Start of Raw data
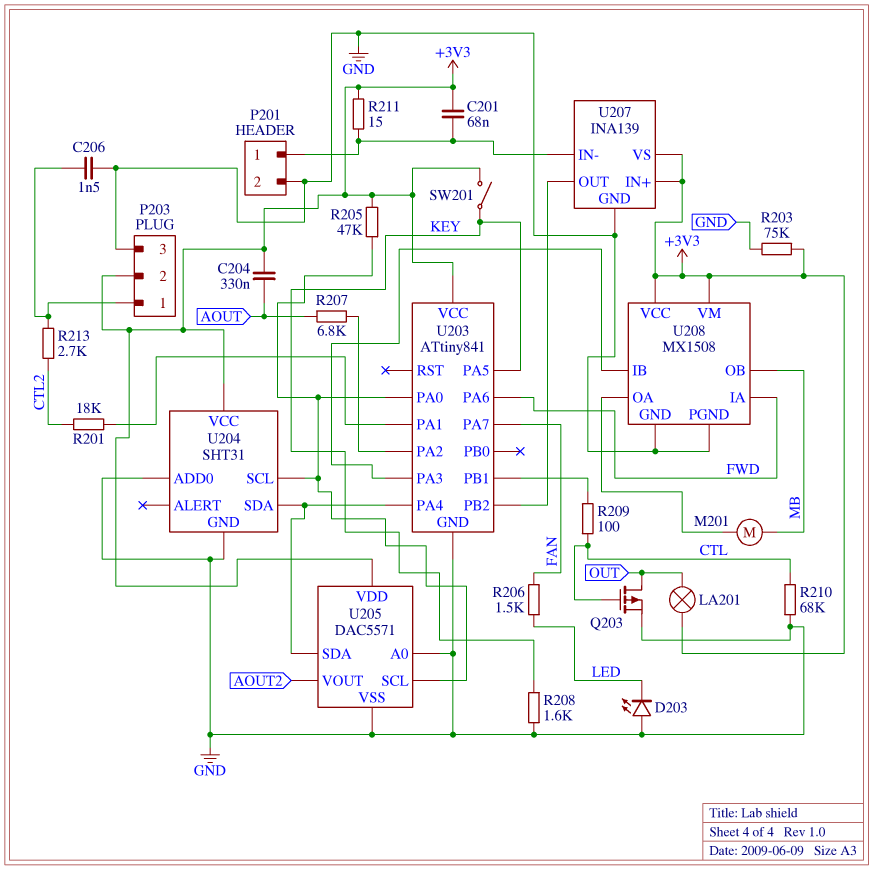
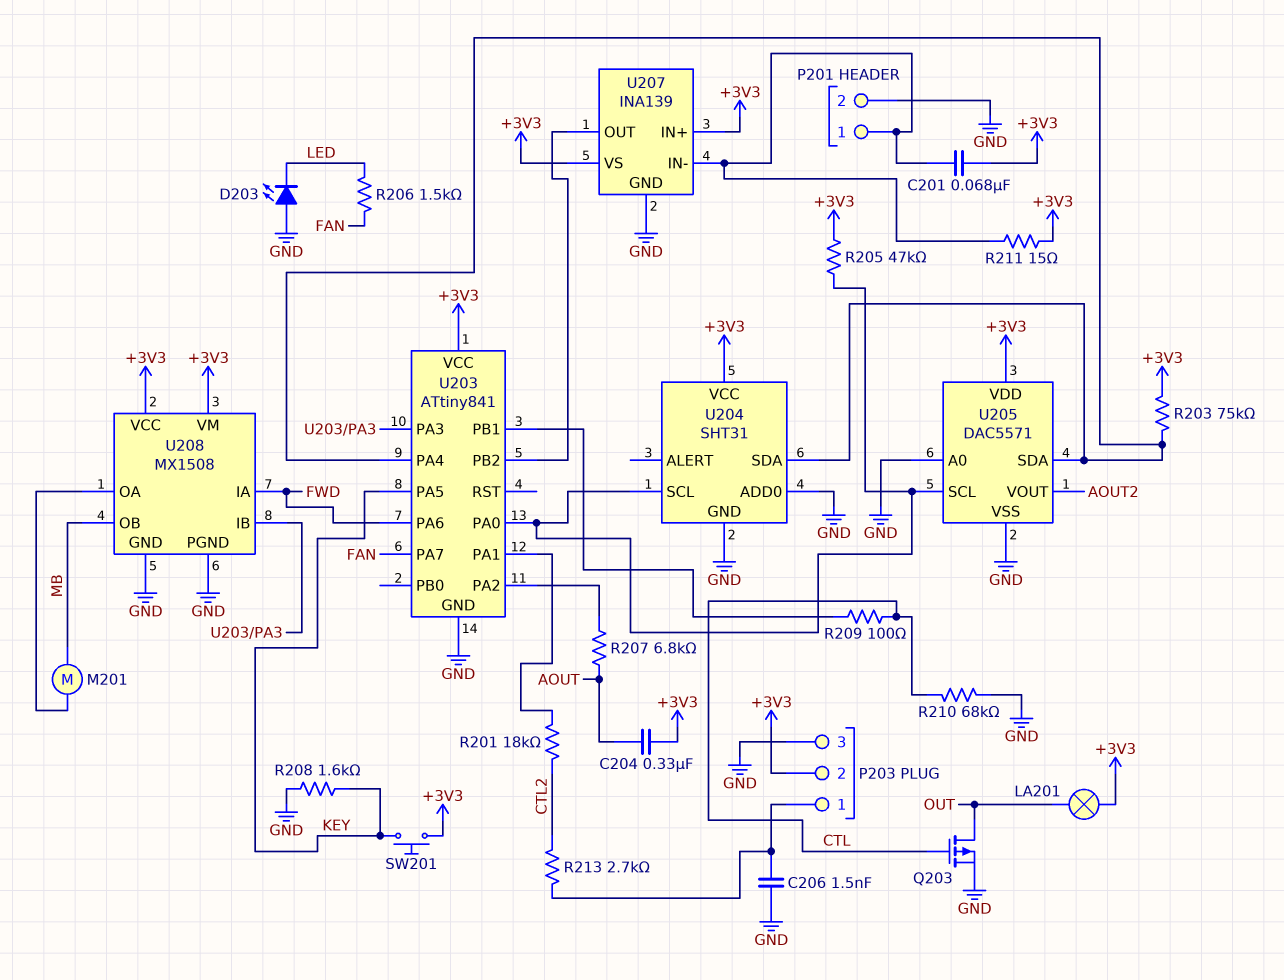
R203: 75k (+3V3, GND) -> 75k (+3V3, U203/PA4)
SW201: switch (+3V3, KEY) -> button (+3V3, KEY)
End of Raw data
Start of Raw data
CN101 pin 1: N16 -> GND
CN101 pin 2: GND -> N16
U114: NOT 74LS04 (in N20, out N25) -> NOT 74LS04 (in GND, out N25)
End of Raw data
▸ **Work required**
For this task, write out exactly the lines of the entries above, starting at the line with "CN101 pin 1: N16 -> GND" and ending at the line with "U114: NOT 74LS04", both included, and no others.

▸ **Solution**
CN101 pin 1: N16 -> GND
CN101 pin 2: GND -> N16
U114: NOT 74LS04 (in N20, out N25) -> NOT 74LS04 (in GND, out N25)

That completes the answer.